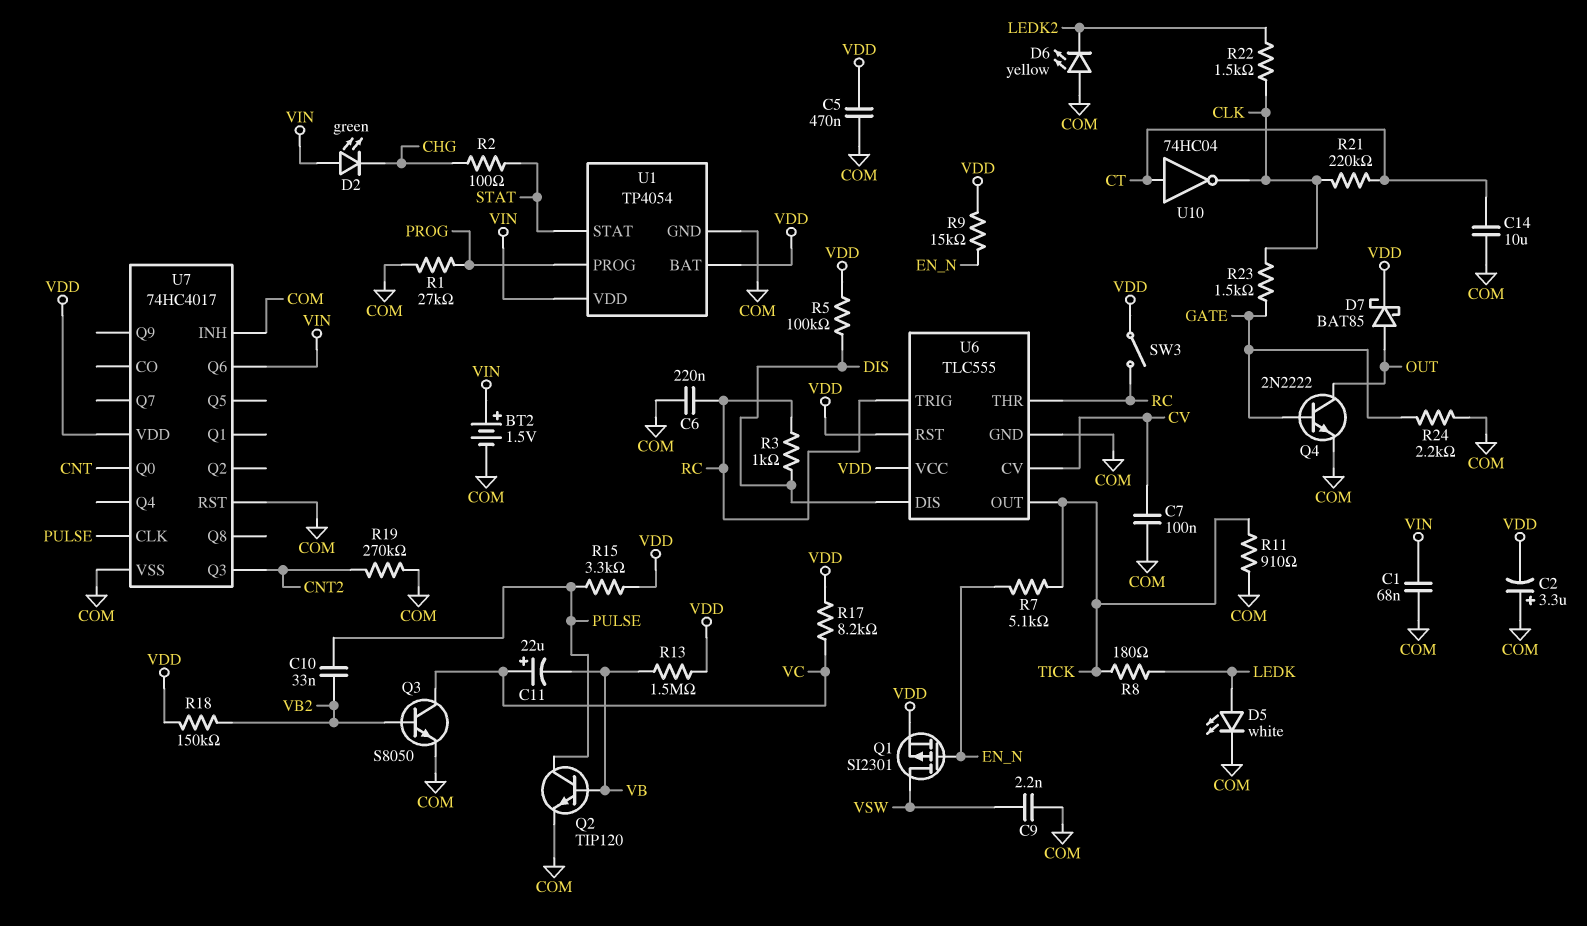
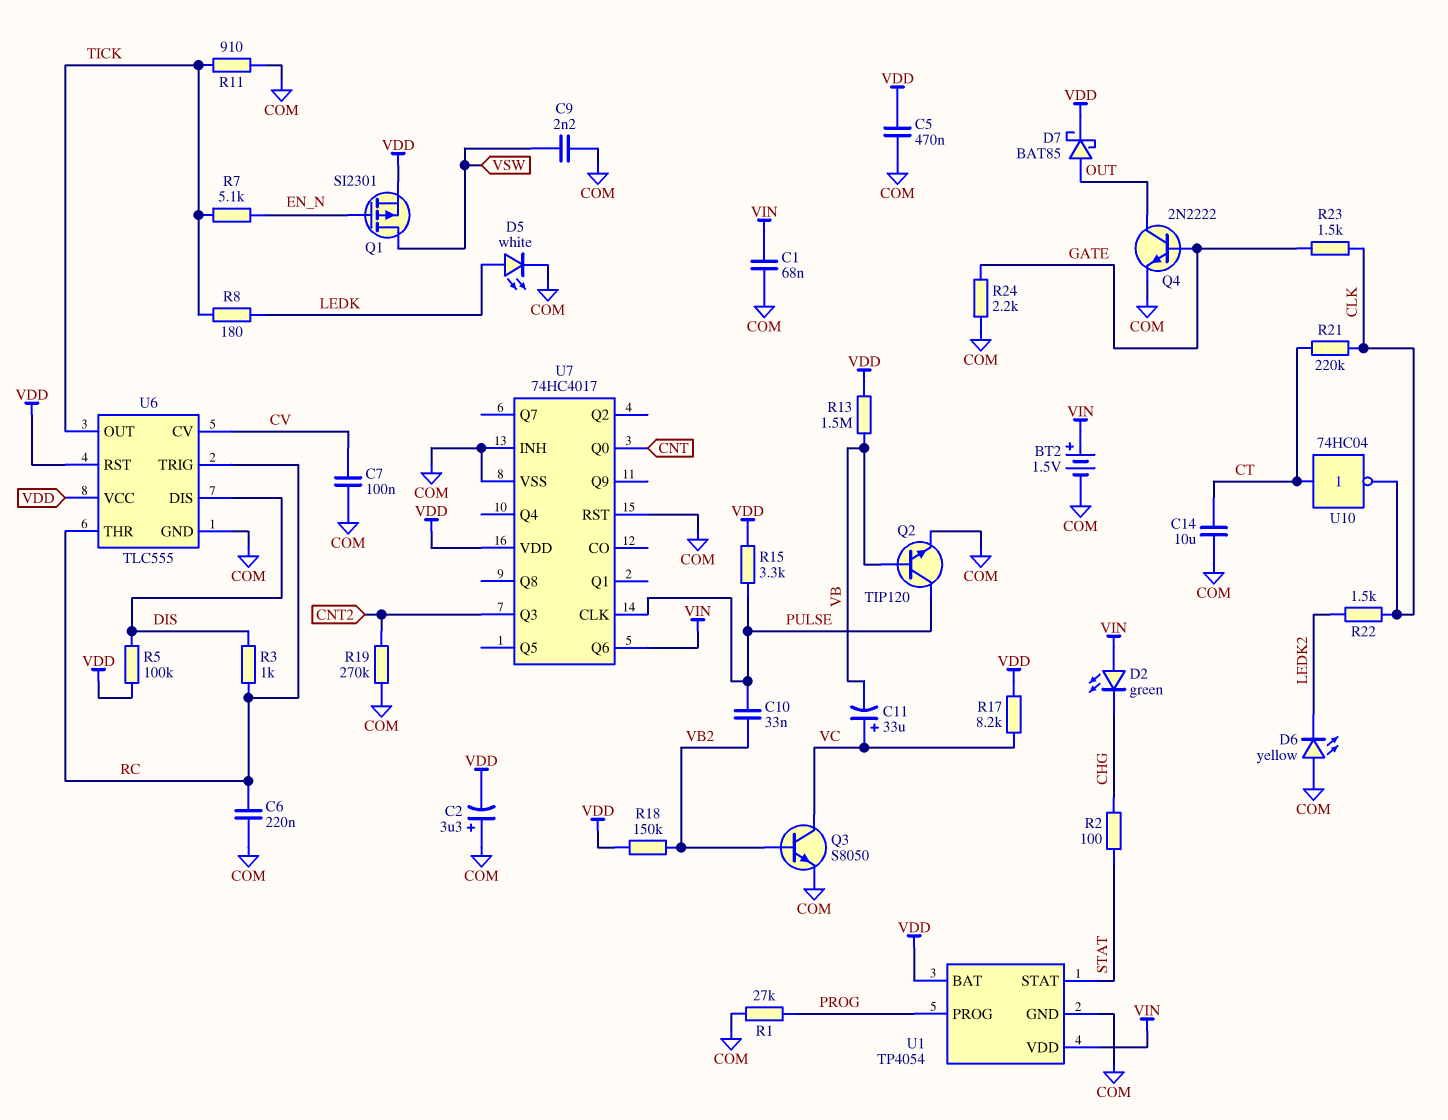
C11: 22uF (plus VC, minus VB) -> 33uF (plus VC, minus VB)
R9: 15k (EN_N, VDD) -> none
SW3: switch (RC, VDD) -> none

────────────────────

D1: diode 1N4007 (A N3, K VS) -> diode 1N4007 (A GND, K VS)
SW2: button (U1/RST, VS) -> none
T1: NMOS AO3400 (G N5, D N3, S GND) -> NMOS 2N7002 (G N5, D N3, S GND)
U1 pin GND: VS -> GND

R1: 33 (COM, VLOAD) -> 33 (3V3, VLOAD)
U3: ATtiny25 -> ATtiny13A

────────────────────

The entries above hold a line with "D1: diode 1N4007" and a later line with "U3: ATtiny25 -> ATtiny13A". Write out exactly those lines and all lines between, nothing more.

_Solution_
D1: diode 1N4007 (A N3, K VS) -> diode 1N4007 (A GND, K VS)
SW2: button (U1/RST, VS) -> none
T1: NMOS AO3400 (G N5, D N3, S GND) -> NMOS 2N7002 (G N5, D N3, S GND)
U1 pin GND: VS -> GND

R1: 33 (COM, VLOAD) -> 33 (3V3, VLOAD)
U3: ATtiny25 -> ATtiny13A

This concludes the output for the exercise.